What you have to do: In the records below, find the line with "op=relocated; was=YellowToothbrush (no." and repeat it and every line after it, exactly, without any pictures.

[Records from a data collection]
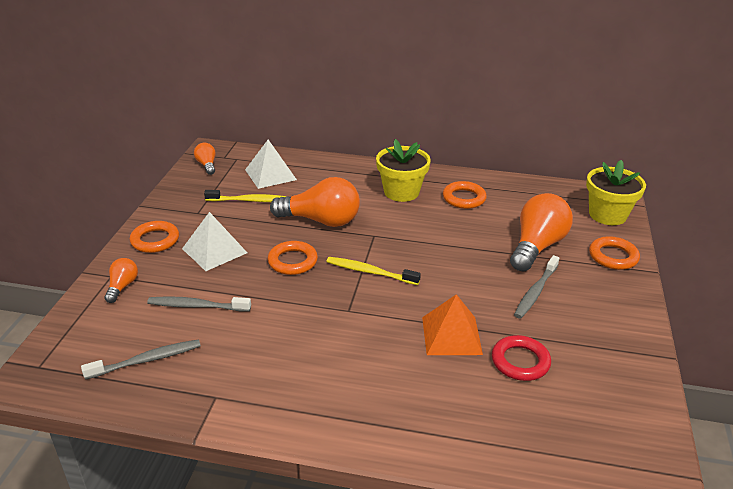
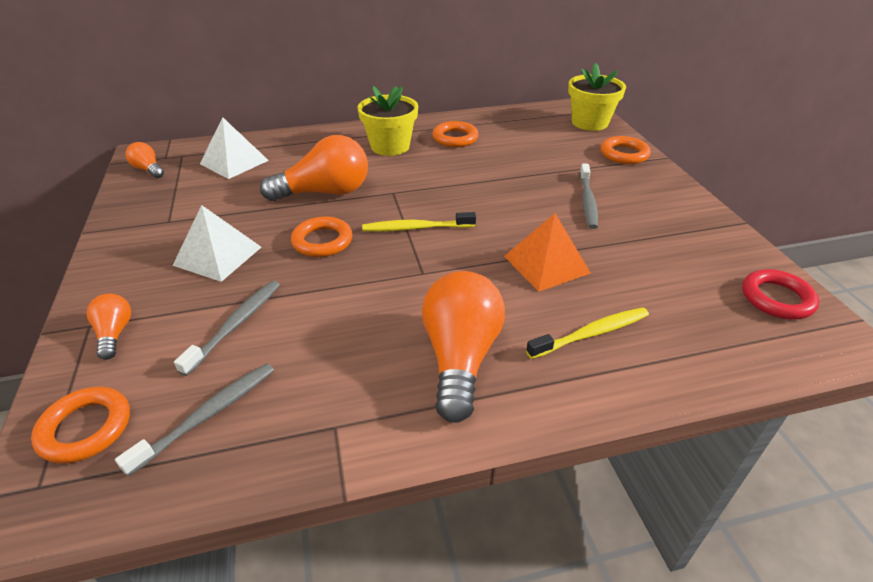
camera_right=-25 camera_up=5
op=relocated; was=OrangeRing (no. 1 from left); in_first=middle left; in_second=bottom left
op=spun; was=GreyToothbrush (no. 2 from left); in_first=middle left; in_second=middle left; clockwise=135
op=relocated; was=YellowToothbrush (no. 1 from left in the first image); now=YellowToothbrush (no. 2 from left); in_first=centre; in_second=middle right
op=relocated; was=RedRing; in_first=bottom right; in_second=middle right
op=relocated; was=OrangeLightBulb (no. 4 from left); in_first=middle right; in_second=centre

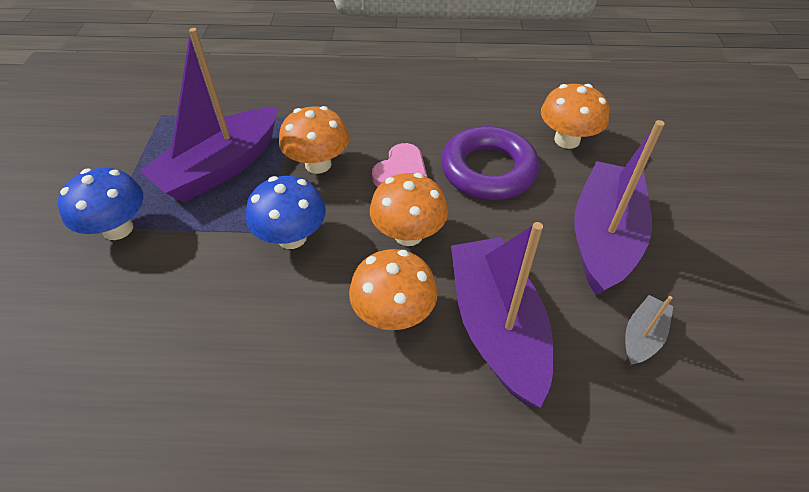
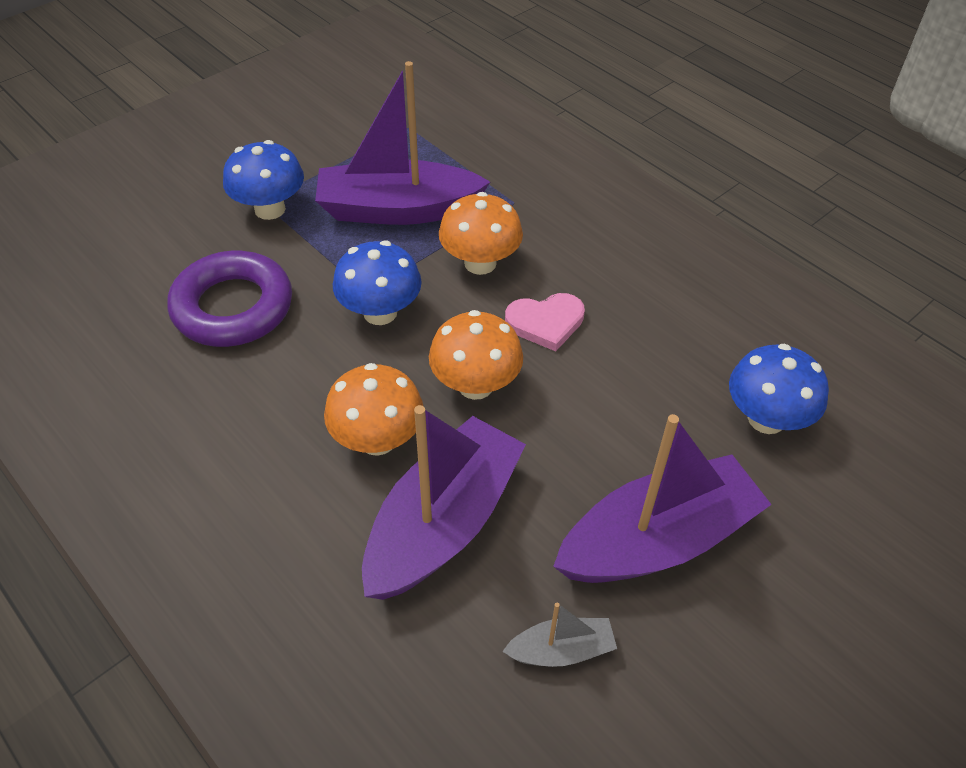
camera_right=45 camera_up=0
op=relocated; was=PurpleRing; in_first=top centre; in_second=middle left
op=colour; was=OrangeMushroom (no. 4 from left); now=BlueMushroom (no. 3 from left); in_first=top right; in_second=middle right

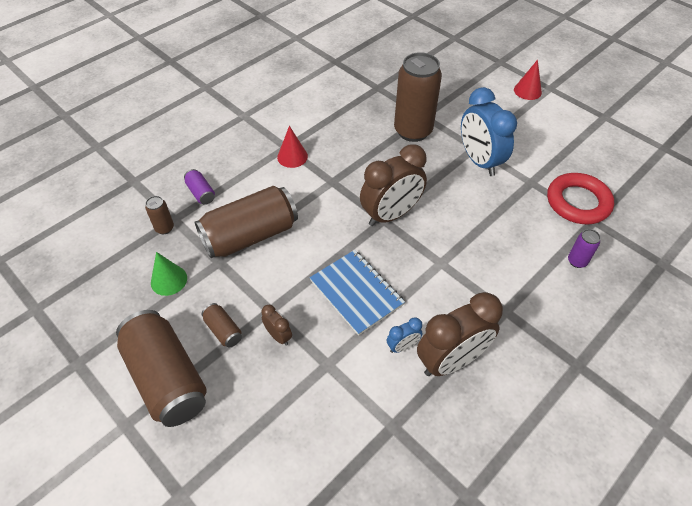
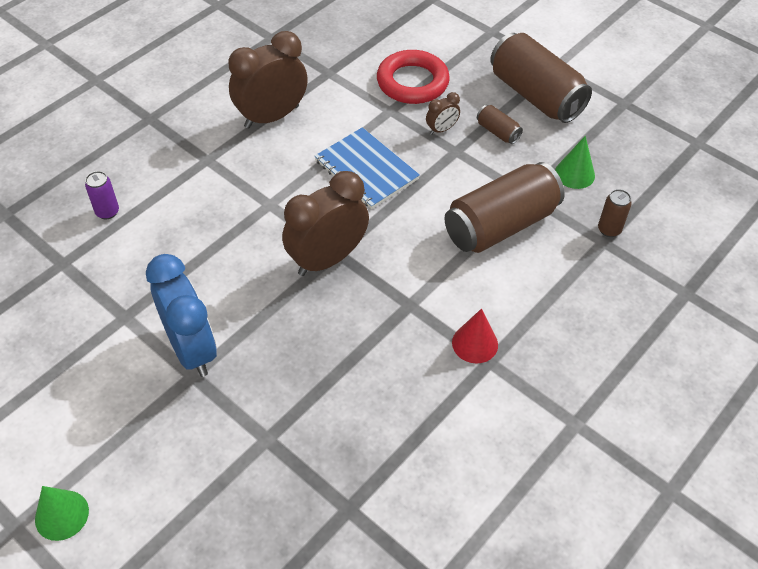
camera_right=175 camera_up=0
op=missing; was=PurpleCan (no. 1 from left); in_first=middle left
op=spun; was=BrownClock (no. 1 from left in the first image); in_first=centre; in_second=top centre; clockwise=-75
op=missing; was=BlueClock (no. 1 from left); in_first=centre
op=missing; was=BrownCan (no. 5 from left); in_first=top centre
op=colour; was=RedCone (no. 2 from left); now=GreenCone (no. 1 from left); in_first=top right; in_second=bottom left
op=relocated; was=RedRing; in_first=middle right; in_second=top centre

The answer:
op=relocated; was=YellowToothbrush (no. 1 from left in the first image); now=YellowToothbrush (no. 2 from left); in_first=centre; in_second=middle right
op=relocated; was=RedRing; in_first=bottom right; in_second=middle right
op=relocated; was=OrangeLightBulb (no. 4 from left); in_first=middle right; in_second=centre

camera_right=45 camera_up=0
op=relocated; was=PurpleRing; in_first=top centre; in_second=middle left
op=colour; was=OrangeMushroom (no. 4 from left); now=BlueMushroom (no. 3 from left); in_first=top right; in_second=middle right

camera_right=175 camera_up=0
op=missing; was=PurpleCan (no. 1 from left); in_first=middle left
op=spun; was=BrownClock (no. 1 from left in the first image); in_first=centre; in_second=top centre; clockwise=-75
op=missing; was=BlueClock (no. 1 from left); in_first=centre
op=missing; was=BrownCan (no. 5 from left); in_first=top centre
op=colour; was=RedCone (no. 2 from left); now=GreenCone (no. 1 from left); in_first=top right; in_second=bottom left
op=relocated; was=RedRing; in_first=middle right; in_second=top centre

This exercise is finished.